Start of Data extract
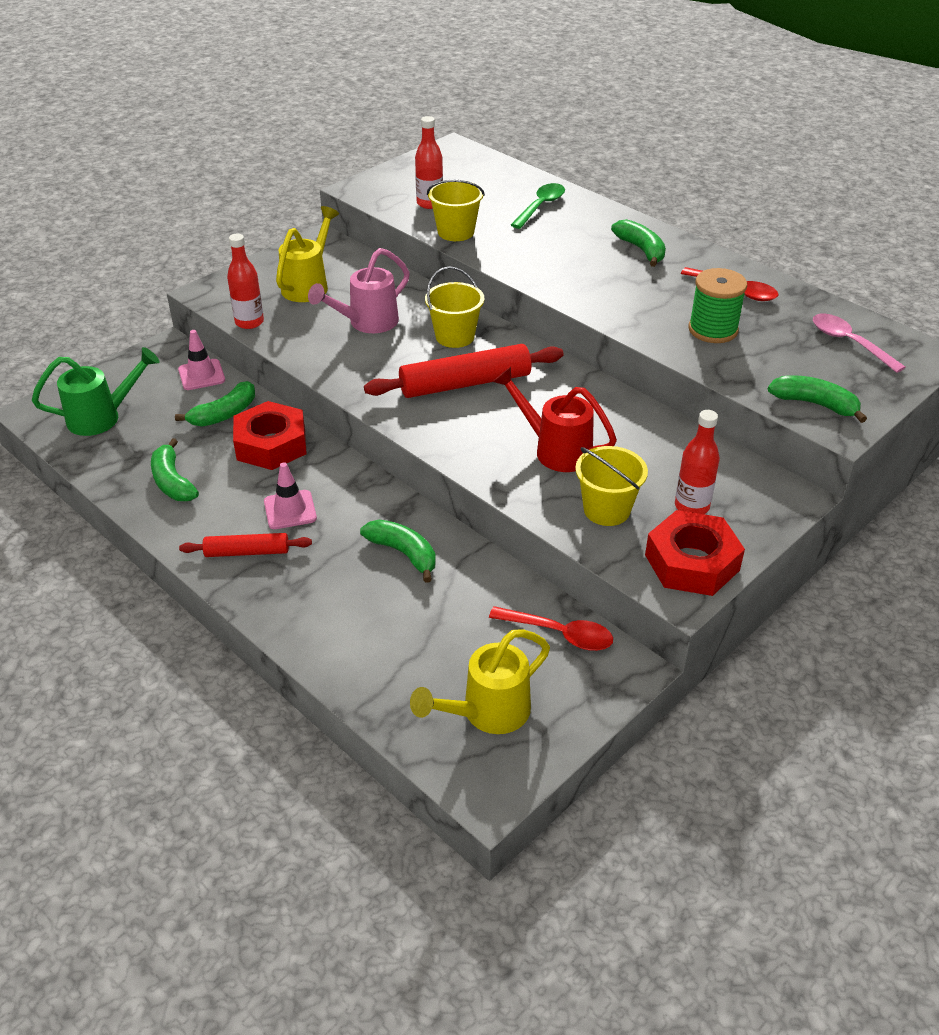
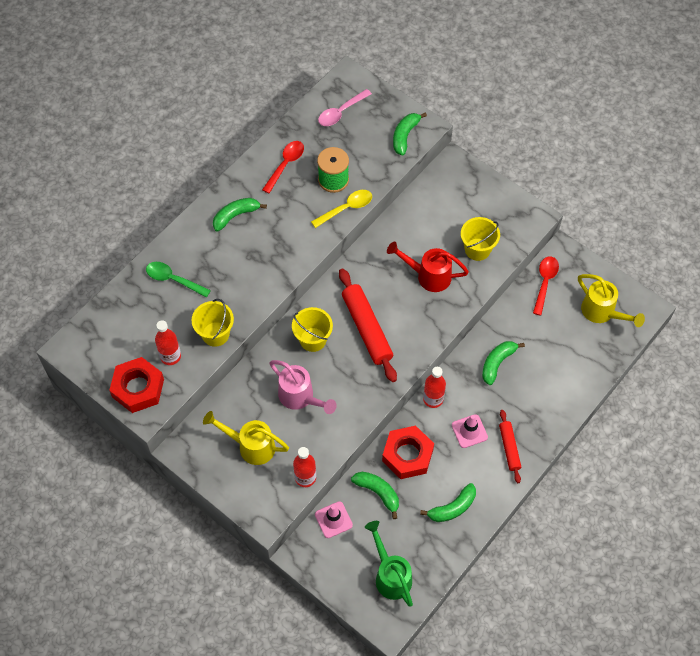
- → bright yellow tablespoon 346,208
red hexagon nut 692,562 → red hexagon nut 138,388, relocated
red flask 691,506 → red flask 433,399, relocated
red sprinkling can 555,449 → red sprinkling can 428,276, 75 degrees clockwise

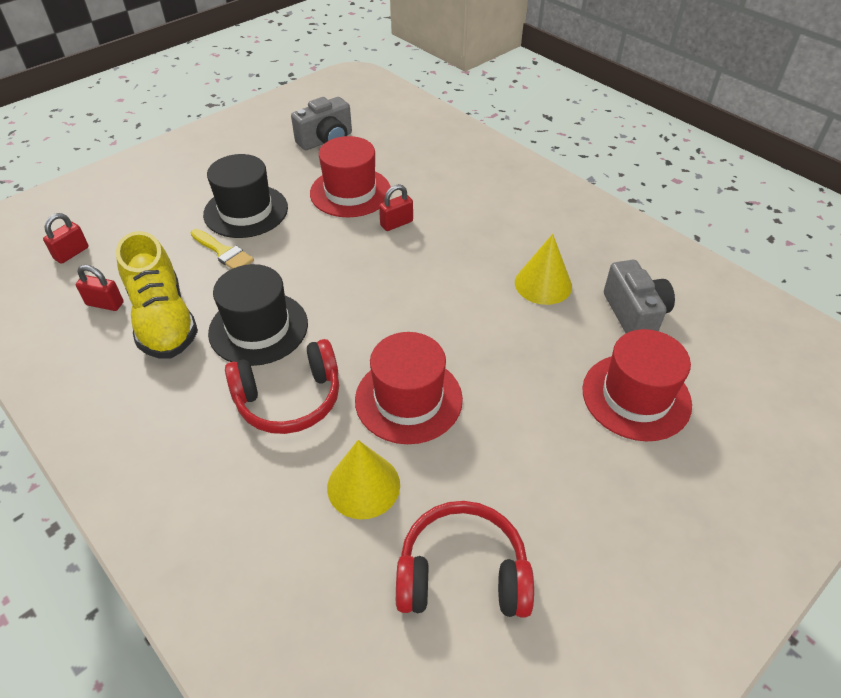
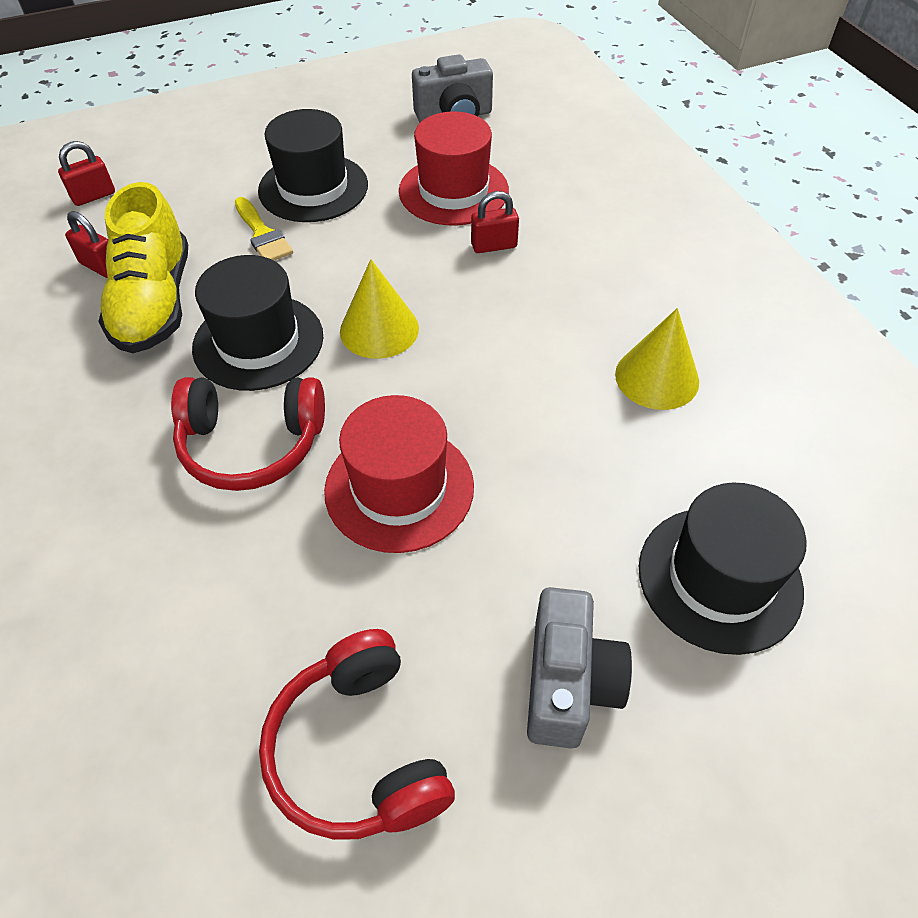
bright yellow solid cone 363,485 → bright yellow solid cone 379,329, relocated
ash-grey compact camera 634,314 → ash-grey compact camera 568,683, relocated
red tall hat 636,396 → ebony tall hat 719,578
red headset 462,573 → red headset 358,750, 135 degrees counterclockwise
End of Data extract
Start of Data extract
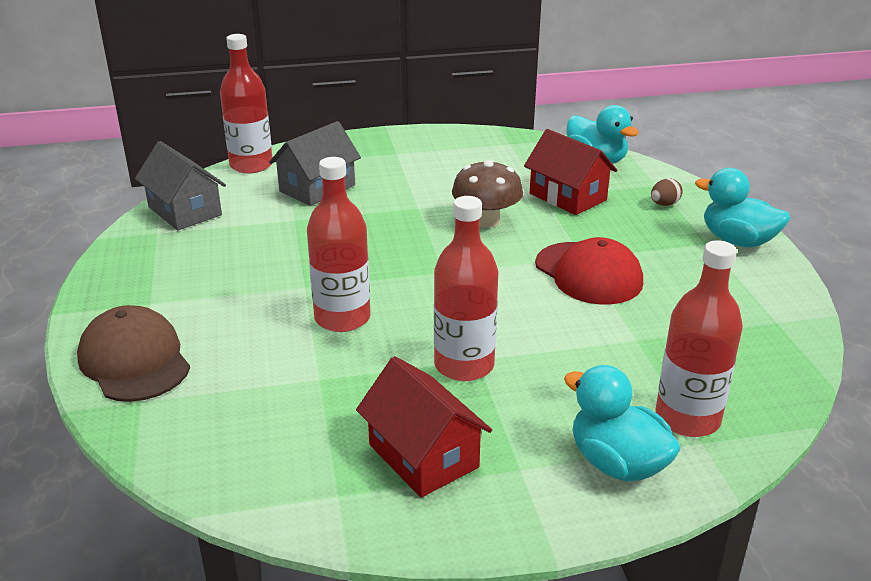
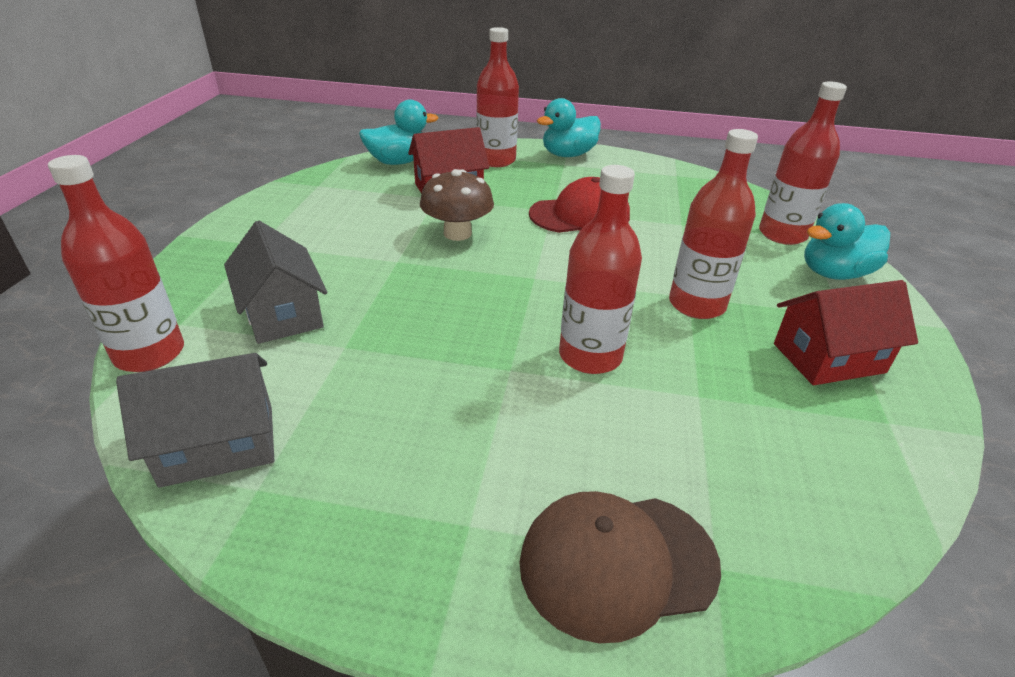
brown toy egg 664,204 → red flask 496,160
End of Data extract
### Problem statement
Reproduce exactly, and only, the part of the listing above that begins at the line with "red hexagon nut 692,562" and goes on through the line with "red flask 691,506".

### Reply
red hexagon nut 692,562 → red hexagon nut 138,388, relocated
red flask 691,506 → red flask 433,399, relocated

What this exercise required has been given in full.